BEGIN Records shown
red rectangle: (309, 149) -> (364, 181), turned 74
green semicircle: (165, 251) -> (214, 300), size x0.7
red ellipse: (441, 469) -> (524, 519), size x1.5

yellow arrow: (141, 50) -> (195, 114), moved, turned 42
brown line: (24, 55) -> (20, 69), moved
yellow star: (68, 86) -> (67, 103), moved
END Records shown
BEGIN Records shown
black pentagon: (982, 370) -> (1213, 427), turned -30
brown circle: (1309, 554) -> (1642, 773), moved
END Records shown
*Assignment*
Leave out every line above except those from the line with "brown line: (24, 55) -> (20, 69), moved" up to and including the line with "yellow star: (68, 86) -> (67, 103), moved", and copy those exactly.

*Result of the exercise*
brown line: (24, 55) -> (20, 69), moved
yellow star: (68, 86) -> (67, 103), moved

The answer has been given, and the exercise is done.